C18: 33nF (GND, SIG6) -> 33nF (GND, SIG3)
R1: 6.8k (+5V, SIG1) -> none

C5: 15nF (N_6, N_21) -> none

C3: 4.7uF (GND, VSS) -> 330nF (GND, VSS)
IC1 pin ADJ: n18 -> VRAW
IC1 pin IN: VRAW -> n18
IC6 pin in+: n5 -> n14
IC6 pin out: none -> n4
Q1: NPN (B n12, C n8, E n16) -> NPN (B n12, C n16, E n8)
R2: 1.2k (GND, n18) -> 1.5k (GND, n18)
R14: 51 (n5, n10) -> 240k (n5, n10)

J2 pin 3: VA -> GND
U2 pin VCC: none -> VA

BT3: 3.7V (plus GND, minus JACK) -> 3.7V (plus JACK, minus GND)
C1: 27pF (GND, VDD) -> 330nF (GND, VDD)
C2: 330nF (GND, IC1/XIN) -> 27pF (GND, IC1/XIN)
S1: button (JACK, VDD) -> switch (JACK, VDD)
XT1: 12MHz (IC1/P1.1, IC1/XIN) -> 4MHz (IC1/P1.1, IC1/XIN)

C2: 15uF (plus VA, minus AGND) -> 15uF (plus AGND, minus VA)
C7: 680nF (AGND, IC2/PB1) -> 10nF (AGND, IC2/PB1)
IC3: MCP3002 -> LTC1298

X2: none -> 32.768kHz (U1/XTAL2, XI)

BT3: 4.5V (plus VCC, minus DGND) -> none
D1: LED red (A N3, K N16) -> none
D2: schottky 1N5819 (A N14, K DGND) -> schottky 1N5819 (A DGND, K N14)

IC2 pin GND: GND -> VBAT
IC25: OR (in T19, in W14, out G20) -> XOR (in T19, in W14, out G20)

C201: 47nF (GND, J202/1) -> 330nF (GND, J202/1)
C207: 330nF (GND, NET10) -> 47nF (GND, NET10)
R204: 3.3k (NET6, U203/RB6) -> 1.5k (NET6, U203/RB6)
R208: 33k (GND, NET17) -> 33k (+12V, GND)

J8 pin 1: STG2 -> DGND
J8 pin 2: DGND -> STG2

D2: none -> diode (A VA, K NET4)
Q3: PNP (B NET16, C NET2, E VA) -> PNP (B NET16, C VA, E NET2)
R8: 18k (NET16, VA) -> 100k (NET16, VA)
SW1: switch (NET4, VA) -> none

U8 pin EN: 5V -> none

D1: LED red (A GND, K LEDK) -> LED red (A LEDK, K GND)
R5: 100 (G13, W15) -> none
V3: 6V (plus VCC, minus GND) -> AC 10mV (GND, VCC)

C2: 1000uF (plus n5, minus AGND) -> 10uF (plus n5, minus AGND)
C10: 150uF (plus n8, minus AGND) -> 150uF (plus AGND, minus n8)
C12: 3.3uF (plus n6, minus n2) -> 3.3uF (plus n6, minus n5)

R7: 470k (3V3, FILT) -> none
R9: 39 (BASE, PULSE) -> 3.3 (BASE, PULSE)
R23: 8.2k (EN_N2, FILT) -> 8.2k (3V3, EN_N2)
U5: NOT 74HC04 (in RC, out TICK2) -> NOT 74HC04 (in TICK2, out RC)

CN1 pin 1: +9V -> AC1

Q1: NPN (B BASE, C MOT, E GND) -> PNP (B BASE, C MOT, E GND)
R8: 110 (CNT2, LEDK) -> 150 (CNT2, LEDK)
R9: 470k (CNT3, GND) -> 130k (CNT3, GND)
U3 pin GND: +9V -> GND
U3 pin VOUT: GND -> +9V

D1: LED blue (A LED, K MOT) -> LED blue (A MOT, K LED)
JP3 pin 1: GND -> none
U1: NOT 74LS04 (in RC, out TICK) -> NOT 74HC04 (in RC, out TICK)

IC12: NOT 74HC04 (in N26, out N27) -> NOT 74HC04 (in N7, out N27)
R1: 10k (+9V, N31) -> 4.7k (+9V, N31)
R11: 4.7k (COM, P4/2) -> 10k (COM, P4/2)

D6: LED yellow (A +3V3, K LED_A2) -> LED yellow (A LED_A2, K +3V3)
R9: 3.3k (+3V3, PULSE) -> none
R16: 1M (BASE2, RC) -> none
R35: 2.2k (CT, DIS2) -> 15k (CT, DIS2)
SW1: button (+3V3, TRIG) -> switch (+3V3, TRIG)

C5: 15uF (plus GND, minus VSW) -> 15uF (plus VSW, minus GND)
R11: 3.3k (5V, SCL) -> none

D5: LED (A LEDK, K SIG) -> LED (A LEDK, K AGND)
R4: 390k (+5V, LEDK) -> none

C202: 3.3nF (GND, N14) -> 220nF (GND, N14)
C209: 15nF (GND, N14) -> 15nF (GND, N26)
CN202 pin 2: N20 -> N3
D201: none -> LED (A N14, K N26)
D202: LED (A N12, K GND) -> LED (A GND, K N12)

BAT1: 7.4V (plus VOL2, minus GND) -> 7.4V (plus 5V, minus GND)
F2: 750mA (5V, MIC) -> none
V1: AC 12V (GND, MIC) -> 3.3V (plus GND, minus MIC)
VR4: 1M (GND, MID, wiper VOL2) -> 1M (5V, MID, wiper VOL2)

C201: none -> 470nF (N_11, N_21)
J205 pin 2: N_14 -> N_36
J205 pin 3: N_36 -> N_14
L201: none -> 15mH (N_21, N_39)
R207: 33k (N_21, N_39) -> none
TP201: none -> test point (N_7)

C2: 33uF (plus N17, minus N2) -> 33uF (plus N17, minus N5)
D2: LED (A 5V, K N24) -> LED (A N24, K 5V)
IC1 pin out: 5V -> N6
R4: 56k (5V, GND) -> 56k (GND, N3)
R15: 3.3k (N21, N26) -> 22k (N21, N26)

- [PROBLEM]
Reproduce the entries above in full, so that each one reads exactly as before.

- [SOLUTION FOR THIS TASK]
C18: 33nF (GND, SIG6) -> 33nF (GND, SIG3)
R1: 6.8k (+5V, SIG1) -> none

C5: 15nF (N_6, N_21) -> none

C3: 4.7uF (GND, VSS) -> 330nF (GND, VSS)
IC1 pin ADJ: n18 -> VRAW
IC1 pin IN: VRAW -> n18
IC6 pin in+: n5 -> n14
IC6 pin out: none -> n4
Q1: NPN (B n12, C n8, E n16) -> NPN (B n12, C n16, E n8)
R2: 1.2k (GND, n18) -> 1.5k (GND, n18)
R14: 51 (n5, n10) -> 240k (n5, n10)

J2 pin 3: VA -> GND
U2 pin VCC: none -> VA

BT3: 3.7V (plus GND, minus JACK) -> 3.7V (plus JACK, minus GND)
C1: 27pF (GND, VDD) -> 330nF (GND, VDD)
C2: 330nF (GND, IC1/XIN) -> 27pF (GND, IC1/XIN)
S1: button (JACK, VDD) -> switch (JACK, VDD)
XT1: 12MHz (IC1/P1.1, IC1/XIN) -> 4MHz (IC1/P1.1, IC1/XIN)

C2: 15uF (plus VA, minus AGND) -> 15uF (plus AGND, minus VA)
C7: 680nF (AGND, IC2/PB1) -> 10nF (AGND, IC2/PB1)
IC3: MCP3002 -> LTC1298

X2: none -> 32.768kHz (U1/XTAL2, XI)

BT3: 4.5V (plus VCC, minus DGND) -> none
D1: LED red (A N3, K N16) -> none
D2: schottky 1N5819 (A N14, K DGND) -> schottky 1N5819 (A DGND, K N14)

IC2 pin GND: GND -> VBAT
IC25: OR (in T19, in W14, out G20) -> XOR (in T19, in W14, out G20)

C201: 47nF (GND, J202/1) -> 330nF (GND, J202/1)
C207: 330nF (GND, NET10) -> 47nF (GND, NET10)
R204: 3.3k (NET6, U203/RB6) -> 1.5k (NET6, U203/RB6)
R208: 33k (GND, NET17) -> 33k (+12V, GND)

J8 pin 1: STG2 -> DGND
J8 pin 2: DGND -> STG2

D2: none -> diode (A VA, K NET4)
Q3: PNP (B NET16, C NET2, E VA) -> PNP (B NET16, C VA, E NET2)
R8: 18k (NET16, VA) -> 100k (NET16, VA)
SW1: switch (NET4, VA) -> none

U8 pin EN: 5V -> none

D1: LED red (A GND, K LEDK) -> LED red (A LEDK, K GND)
R5: 100 (G13, W15) -> none
V3: 6V (plus VCC, minus GND) -> AC 10mV (GND, VCC)

C2: 1000uF (plus n5, minus AGND) -> 10uF (plus n5, minus AGND)
C10: 150uF (plus n8, minus AGND) -> 150uF (plus AGND, minus n8)
C12: 3.3uF (plus n6, minus n2) -> 3.3uF (plus n6, minus n5)

R7: 470k (3V3, FILT) -> none
R9: 39 (BASE, PULSE) -> 3.3 (BASE, PULSE)
R23: 8.2k (EN_N2, FILT) -> 8.2k (3V3, EN_N2)
U5: NOT 74HC04 (in RC, out TICK2) -> NOT 74HC04 (in TICK2, out RC)

CN1 pin 1: +9V -> AC1

Q1: NPN (B BASE, C MOT, E GND) -> PNP (B BASE, C MOT, E GND)
R8: 110 (CNT2, LEDK) -> 150 (CNT2, LEDK)
R9: 470k (CNT3, GND) -> 130k (CNT3, GND)
U3 pin GND: +9V -> GND
U3 pin VOUT: GND -> +9V

D1: LED blue (A LED, K MOT) -> LED blue (A MOT, K LED)
JP3 pin 1: GND -> none
U1: NOT 74LS04 (in RC, out TICK) -> NOT 74HC04 (in RC, out TICK)

IC12: NOT 74HC04 (in N26, out N27) -> NOT 74HC04 (in N7, out N27)
R1: 10k (+9V, N31) -> 4.7k (+9V, N31)
R11: 4.7k (COM, P4/2) -> 10k (COM, P4/2)

D6: LED yellow (A +3V3, K LED_A2) -> LED yellow (A LED_A2, K +3V3)
R9: 3.3k (+3V3, PULSE) -> none
R16: 1M (BASE2, RC) -> none
R35: 2.2k (CT, DIS2) -> 15k (CT, DIS2)
SW1: button (+3V3, TRIG) -> switch (+3V3, TRIG)

C5: 15uF (plus GND, minus VSW) -> 15uF (plus VSW, minus GND)
R11: 3.3k (5V, SCL) -> none

D5: LED (A LEDK, K SIG) -> LED (A LEDK, K AGND)
R4: 390k (+5V, LEDK) -> none

C202: 3.3nF (GND, N14) -> 220nF (GND, N14)
C209: 15nF (GND, N14) -> 15nF (GND, N26)
CN202 pin 2: N20 -> N3
D201: none -> LED (A N14, K N26)
D202: LED (A N12, K GND) -> LED (A GND, K N12)

BAT1: 7.4V (plus VOL2, minus GND) -> 7.4V (plus 5V, minus GND)
F2: 750mA (5V, MIC) -> none
V1: AC 12V (GND, MIC) -> 3.3V (plus GND, minus MIC)
VR4: 1M (GND, MID, wiper VOL2) -> 1M (5V, MID, wiper VOL2)

C201: none -> 470nF (N_11, N_21)
J205 pin 2: N_14 -> N_36
J205 pin 3: N_36 -> N_14
L201: none -> 15mH (N_21, N_39)
R207: 33k (N_21, N_39) -> none
TP201: none -> test point (N_7)

C2: 33uF (plus N17, minus N2) -> 33uF (plus N17, minus N5)
D2: LED (A 5V, K N24) -> LED (A N24, K 5V)
IC1 pin out: 5V -> N6
R4: 56k (5V, GND) -> 56k (GND, N3)
R15: 3.3k (N21, N26) -> 22k (N21, N26)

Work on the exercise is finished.